*** Input data ***

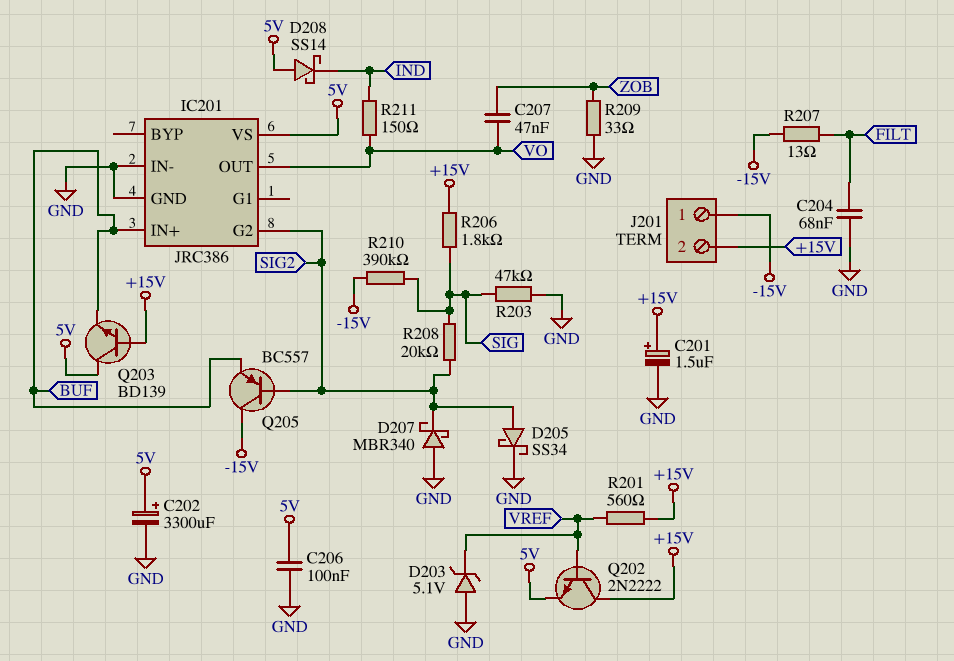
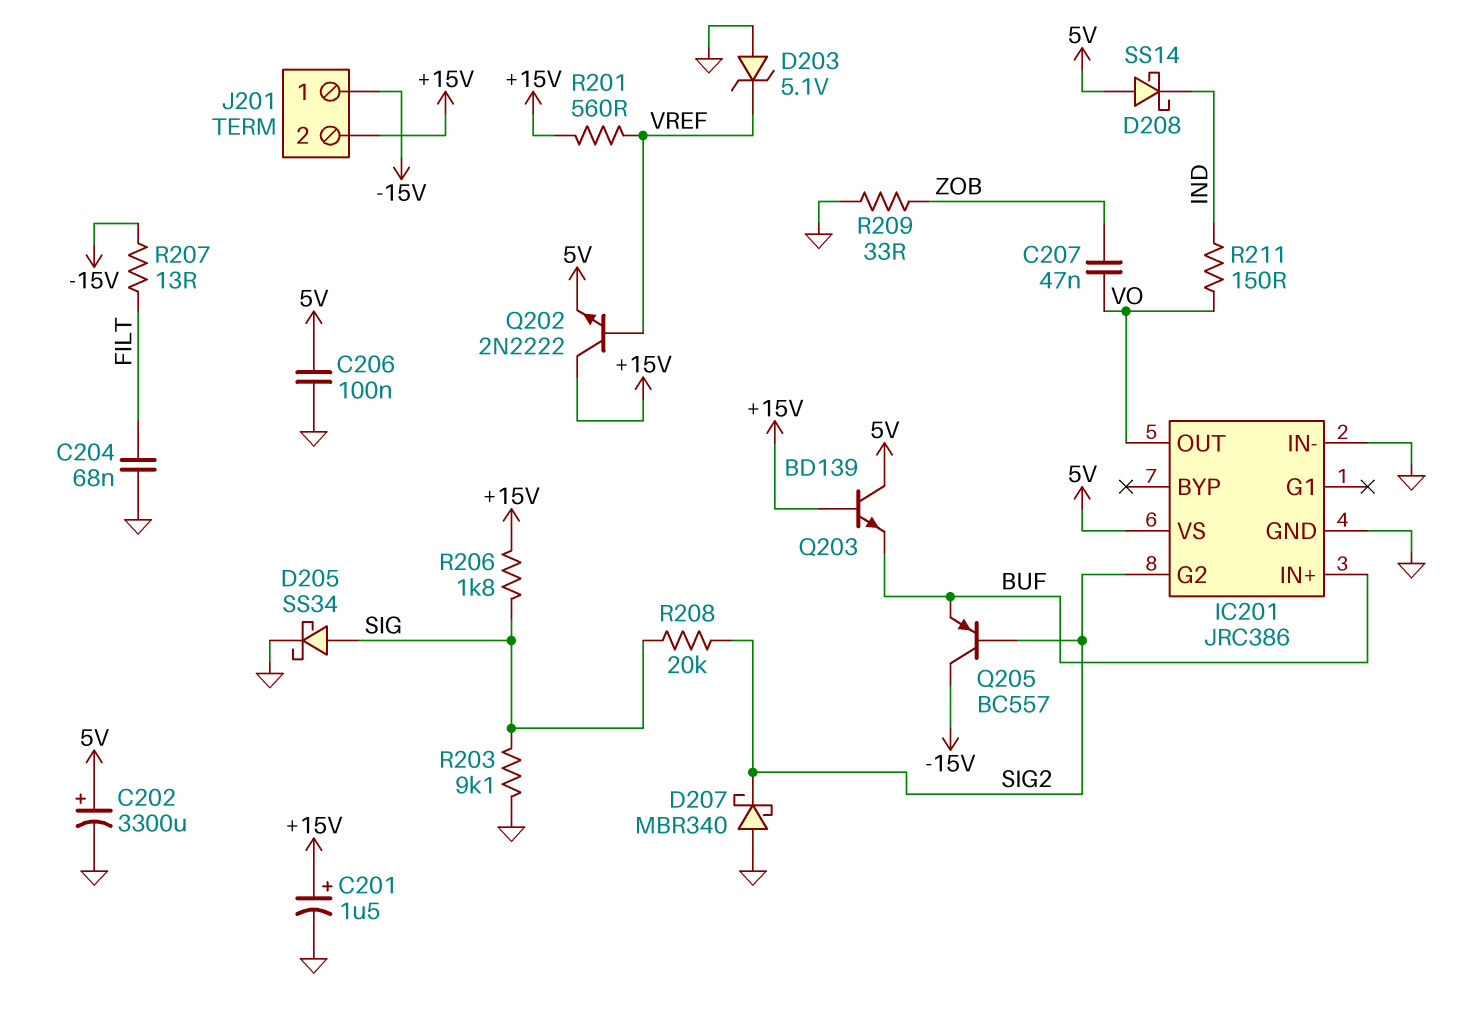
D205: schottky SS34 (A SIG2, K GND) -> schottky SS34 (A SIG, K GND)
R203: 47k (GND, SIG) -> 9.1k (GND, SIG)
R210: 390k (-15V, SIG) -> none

*** End of Input data ***
*** Input data ***

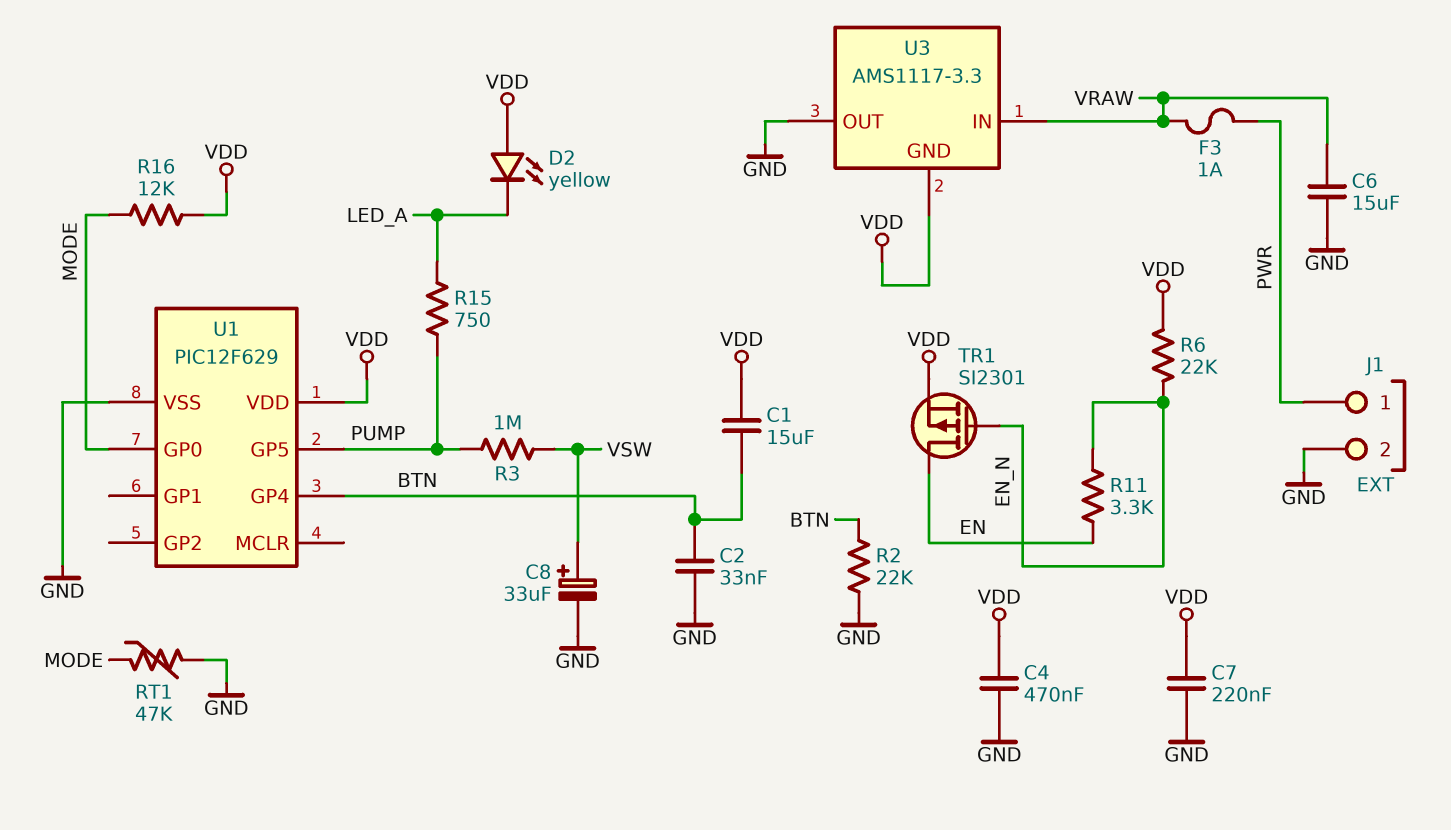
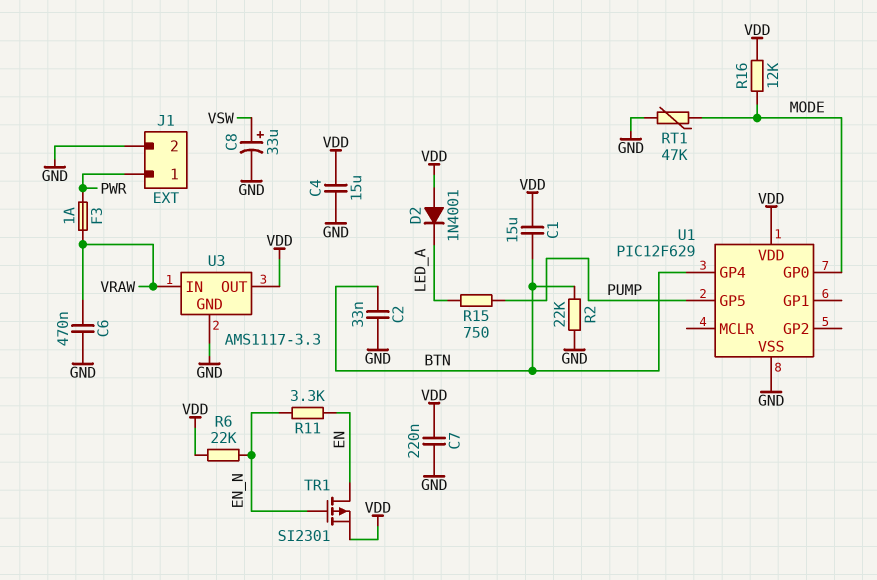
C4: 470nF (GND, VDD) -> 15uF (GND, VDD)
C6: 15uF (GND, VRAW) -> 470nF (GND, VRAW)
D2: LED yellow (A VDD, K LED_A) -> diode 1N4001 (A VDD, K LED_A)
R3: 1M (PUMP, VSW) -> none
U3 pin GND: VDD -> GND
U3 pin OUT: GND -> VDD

*** End of Input data ***
*** Input data ***

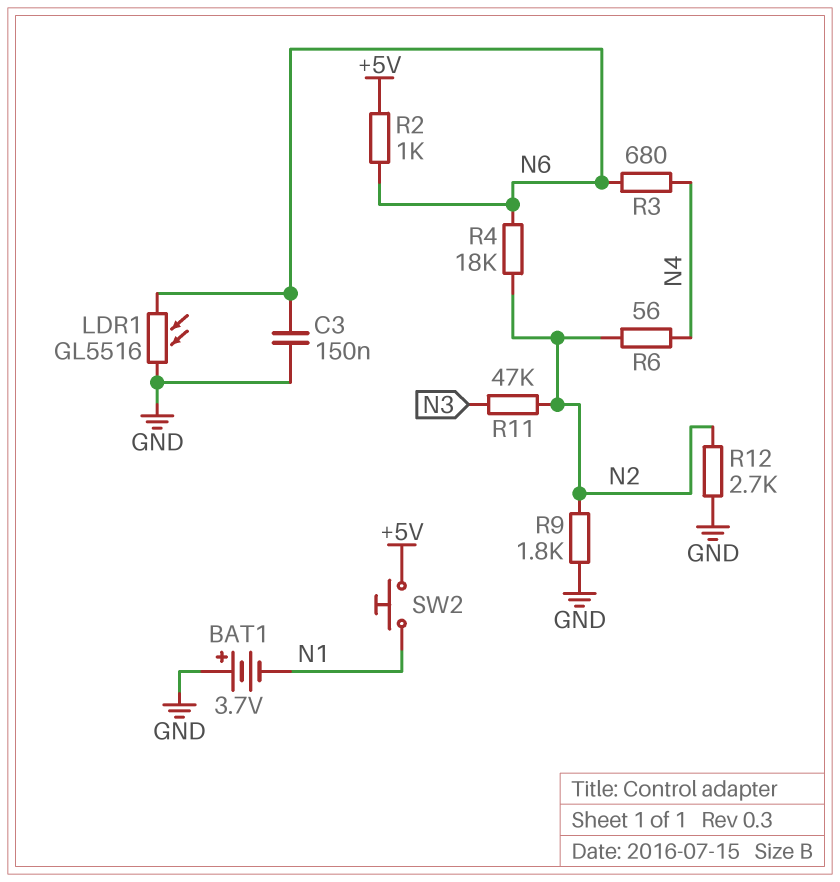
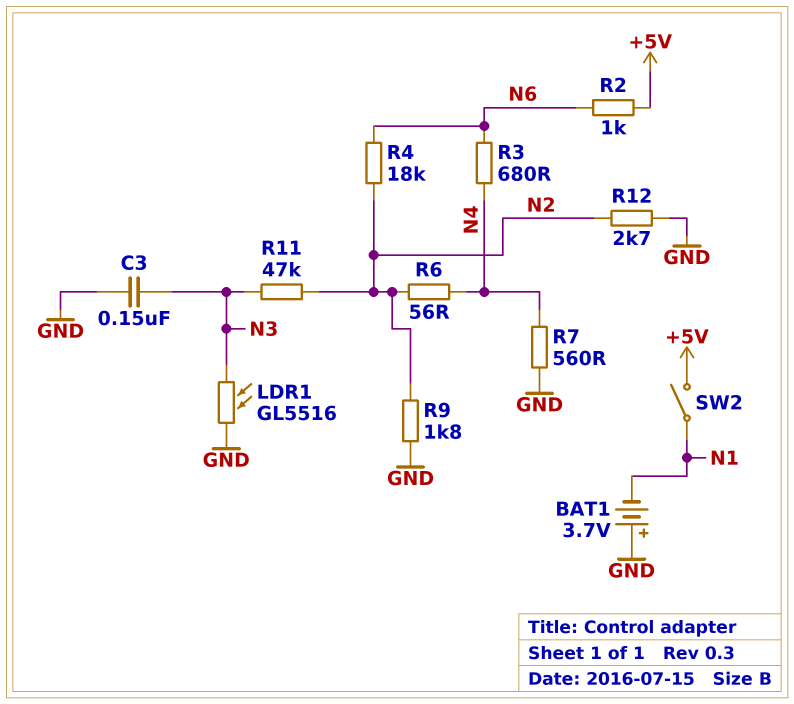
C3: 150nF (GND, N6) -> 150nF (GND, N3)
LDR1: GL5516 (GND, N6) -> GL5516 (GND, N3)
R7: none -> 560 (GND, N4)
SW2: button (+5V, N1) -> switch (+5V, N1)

*** End of Input data ***

Word for word, restate the lines of the data above that fall between the line holding "D205: schottky SS34" and the line holding "R210: 390k (-15V, SIG) -> none", inclusive, and no other lines.

D205: schottky SS34 (A SIG2, K GND) -> schottky SS34 (A SIG, K GND)
R203: 47k (GND, SIG) -> 9.1k (GND, SIG)
R210: 390k (-15V, SIG) -> none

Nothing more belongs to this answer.